§ **EXTRACTED DATA**:
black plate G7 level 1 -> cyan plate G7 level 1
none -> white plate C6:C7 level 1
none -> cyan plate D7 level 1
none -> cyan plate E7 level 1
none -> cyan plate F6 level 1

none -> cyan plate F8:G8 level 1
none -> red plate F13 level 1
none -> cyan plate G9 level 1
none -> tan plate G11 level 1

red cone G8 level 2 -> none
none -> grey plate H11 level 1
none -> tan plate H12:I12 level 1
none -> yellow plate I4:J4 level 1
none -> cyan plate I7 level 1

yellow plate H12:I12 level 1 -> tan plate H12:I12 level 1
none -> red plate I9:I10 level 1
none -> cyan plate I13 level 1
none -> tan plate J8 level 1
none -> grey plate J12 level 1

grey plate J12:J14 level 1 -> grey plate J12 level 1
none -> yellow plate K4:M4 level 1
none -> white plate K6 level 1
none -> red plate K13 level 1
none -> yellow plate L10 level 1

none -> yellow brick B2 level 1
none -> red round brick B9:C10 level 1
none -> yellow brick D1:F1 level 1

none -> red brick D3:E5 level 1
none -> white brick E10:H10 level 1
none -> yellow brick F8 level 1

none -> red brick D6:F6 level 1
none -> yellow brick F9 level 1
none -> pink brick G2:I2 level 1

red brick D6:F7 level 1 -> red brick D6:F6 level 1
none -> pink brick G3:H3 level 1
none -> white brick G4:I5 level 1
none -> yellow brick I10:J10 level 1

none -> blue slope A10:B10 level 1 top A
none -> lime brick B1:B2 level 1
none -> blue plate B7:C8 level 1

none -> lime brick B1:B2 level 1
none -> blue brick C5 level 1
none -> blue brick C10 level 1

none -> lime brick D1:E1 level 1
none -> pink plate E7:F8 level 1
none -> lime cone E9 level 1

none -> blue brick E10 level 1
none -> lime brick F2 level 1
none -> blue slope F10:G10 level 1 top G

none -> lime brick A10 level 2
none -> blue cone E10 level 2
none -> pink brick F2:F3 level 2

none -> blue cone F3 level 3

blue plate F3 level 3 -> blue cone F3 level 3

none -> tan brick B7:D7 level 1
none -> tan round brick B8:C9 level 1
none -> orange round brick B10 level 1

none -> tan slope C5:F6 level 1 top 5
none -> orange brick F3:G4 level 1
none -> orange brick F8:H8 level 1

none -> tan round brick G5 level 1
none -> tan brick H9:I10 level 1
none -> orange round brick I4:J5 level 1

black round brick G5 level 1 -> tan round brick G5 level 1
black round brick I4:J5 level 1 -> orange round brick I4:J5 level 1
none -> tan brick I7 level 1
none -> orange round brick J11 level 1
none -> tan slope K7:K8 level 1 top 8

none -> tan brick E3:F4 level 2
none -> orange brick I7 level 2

§ **WHAT THE TASK ASKS**:
Copy all lines above containing the string "orange".

§ **ANSWER AREA**:
none -> orange round brick B10 level 1
none -> orange brick F3:G4 level 1
none -> orange brick F8:H8 level 1
none -> orange round brick I4:J5 level 1
black round brick I4:J5 level 1 -> orange round brick I4:J5 level 1
none -> orange round brick J11 level 1
none -> orange brick I7 level 2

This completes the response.